Object change listings

☆ ☆ ☆

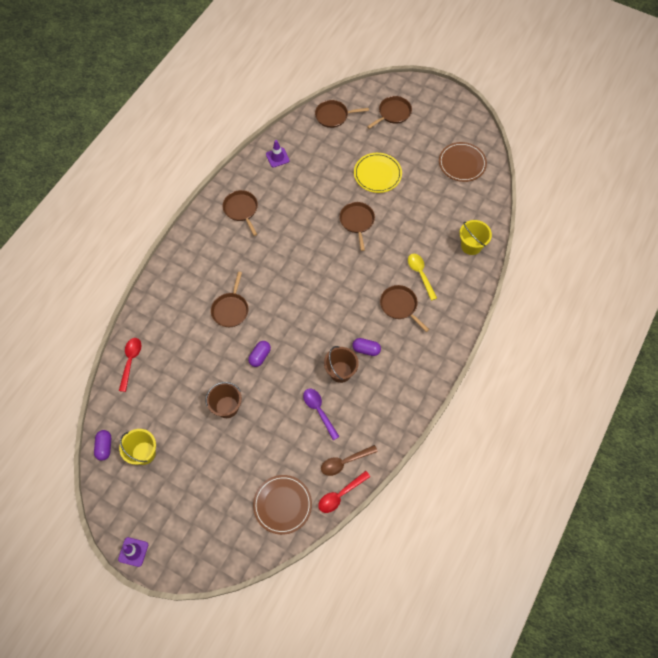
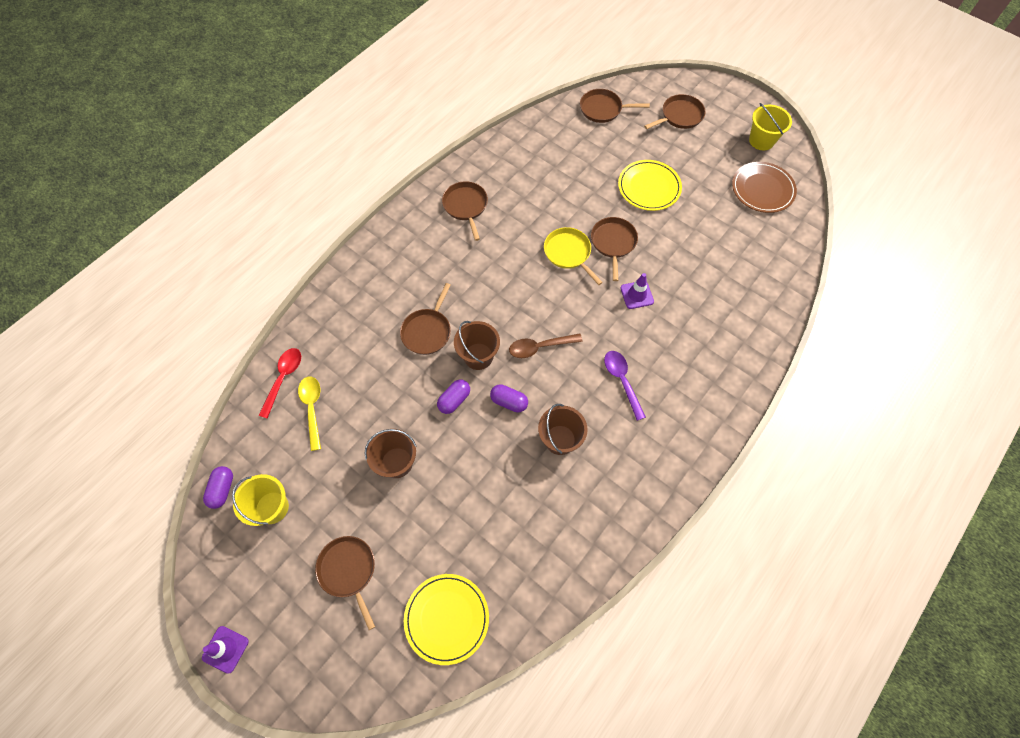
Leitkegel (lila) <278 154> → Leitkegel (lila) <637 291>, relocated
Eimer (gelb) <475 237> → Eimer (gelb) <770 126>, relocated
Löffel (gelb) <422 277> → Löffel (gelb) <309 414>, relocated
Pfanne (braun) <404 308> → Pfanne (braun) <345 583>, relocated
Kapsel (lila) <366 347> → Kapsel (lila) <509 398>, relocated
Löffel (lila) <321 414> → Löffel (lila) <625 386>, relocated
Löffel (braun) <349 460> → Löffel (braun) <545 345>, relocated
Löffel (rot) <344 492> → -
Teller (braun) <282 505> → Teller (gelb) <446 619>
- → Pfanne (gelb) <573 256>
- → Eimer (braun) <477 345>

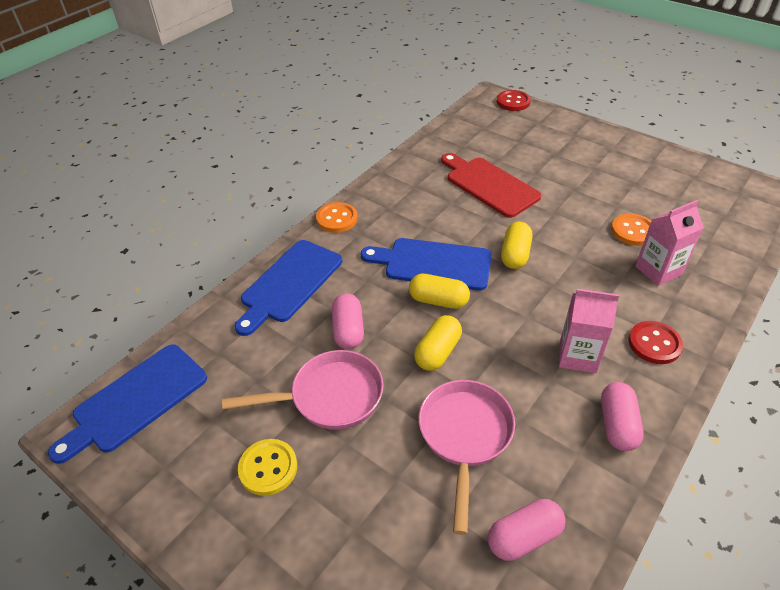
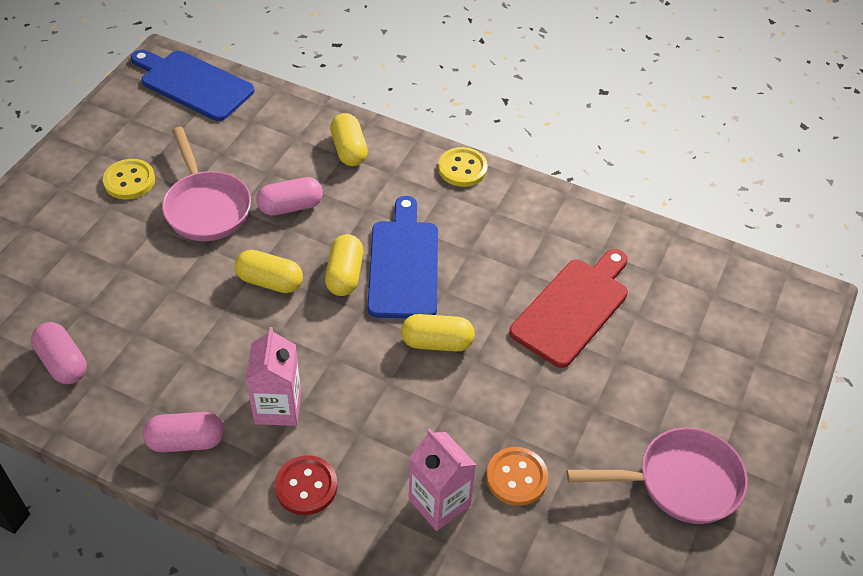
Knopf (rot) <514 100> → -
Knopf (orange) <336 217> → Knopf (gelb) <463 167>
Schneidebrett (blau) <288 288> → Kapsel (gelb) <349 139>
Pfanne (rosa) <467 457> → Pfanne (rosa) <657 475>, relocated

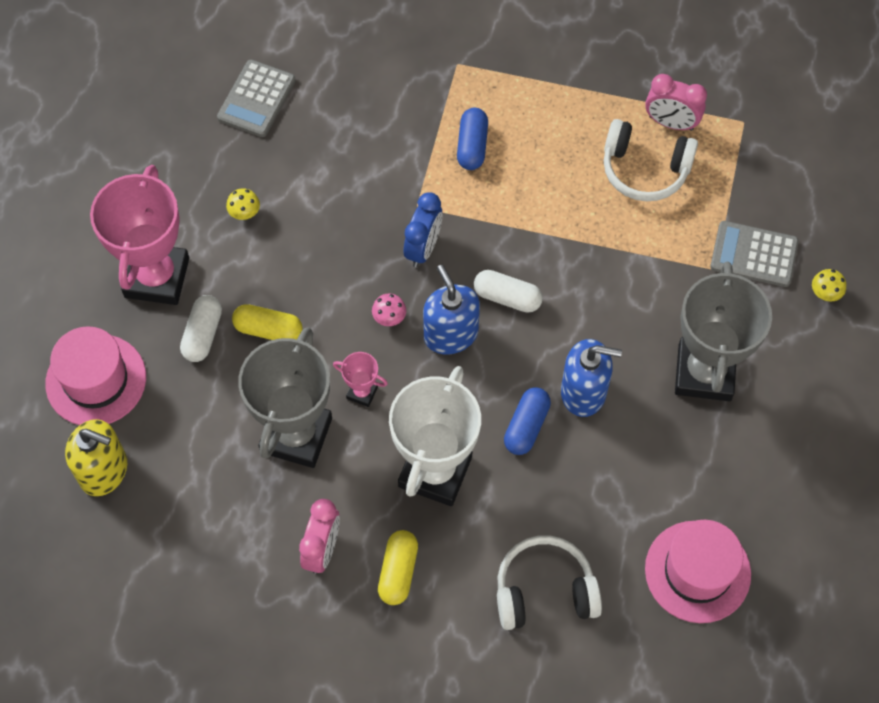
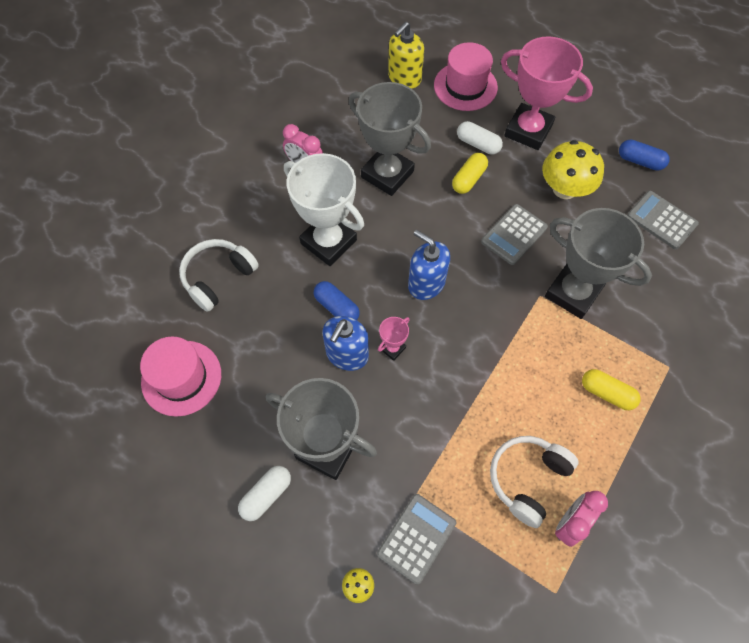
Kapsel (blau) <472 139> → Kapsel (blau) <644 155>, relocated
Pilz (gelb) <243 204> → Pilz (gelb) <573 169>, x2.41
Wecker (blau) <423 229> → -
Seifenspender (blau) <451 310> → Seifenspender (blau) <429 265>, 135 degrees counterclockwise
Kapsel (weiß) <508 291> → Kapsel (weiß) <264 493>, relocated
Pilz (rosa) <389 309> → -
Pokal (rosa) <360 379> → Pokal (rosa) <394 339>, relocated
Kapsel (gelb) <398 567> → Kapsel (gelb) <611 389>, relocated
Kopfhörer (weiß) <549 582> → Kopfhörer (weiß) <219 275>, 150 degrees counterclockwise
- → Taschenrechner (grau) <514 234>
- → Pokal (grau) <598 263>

☆ ☆ ☆

Assignment:
Leaving pictures aside, write out each record above exactly as given.

Output of the task:
Leitkegel (lila) <278 154> → Leitkegel (lila) <637 291>, relocated
Eimer (gelb) <475 237> → Eimer (gelb) <770 126>, relocated
Löffel (gelb) <422 277> → Löffel (gelb) <309 414>, relocated
Pfanne (braun) <404 308> → Pfanne (braun) <345 583>, relocated
Kapsel (lila) <366 347> → Kapsel (lila) <509 398>, relocated
Löffel (lila) <321 414> → Löffel (lila) <625 386>, relocated
Löffel (braun) <349 460> → Löffel (braun) <545 345>, relocated
Löffel (rot) <344 492> → -
Teller (braun) <282 505> → Teller (gelb) <446 619>
- → Pfanne (gelb) <573 256>
- → Eimer (braun) <477 345>

Knopf (rot) <514 100> → -
Knopf (orange) <336 217> → Knopf (gelb) <463 167>
Schneidebrett (blau) <288 288> → Kapsel (gelb) <349 139>
Pfanne (rosa) <467 457> → Pfanne (rosa) <657 475>, relocated

Kapsel (blau) <472 139> → Kapsel (blau) <644 155>, relocated
Pilz (gelb) <243 204> → Pilz (gelb) <573 169>, x2.41
Wecker (blau) <423 229> → -
Seifenspender (blau) <451 310> → Seifenspender (blau) <429 265>, 135 degrees counterclockwise
Kapsel (weiß) <508 291> → Kapsel (weiß) <264 493>, relocated
Pilz (rosa) <389 309> → -
Pokal (rosa) <360 379> → Pokal (rosa) <394 339>, relocated
Kapsel (gelb) <398 567> → Kapsel (gelb) <611 389>, relocated
Kopfhörer (weiß) <549 582> → Kopfhörer (weiß) <219 275>, 150 degrees counterclockwise
- → Taschenrechner (grau) <514 234>
- → Pokal (grau) <598 263>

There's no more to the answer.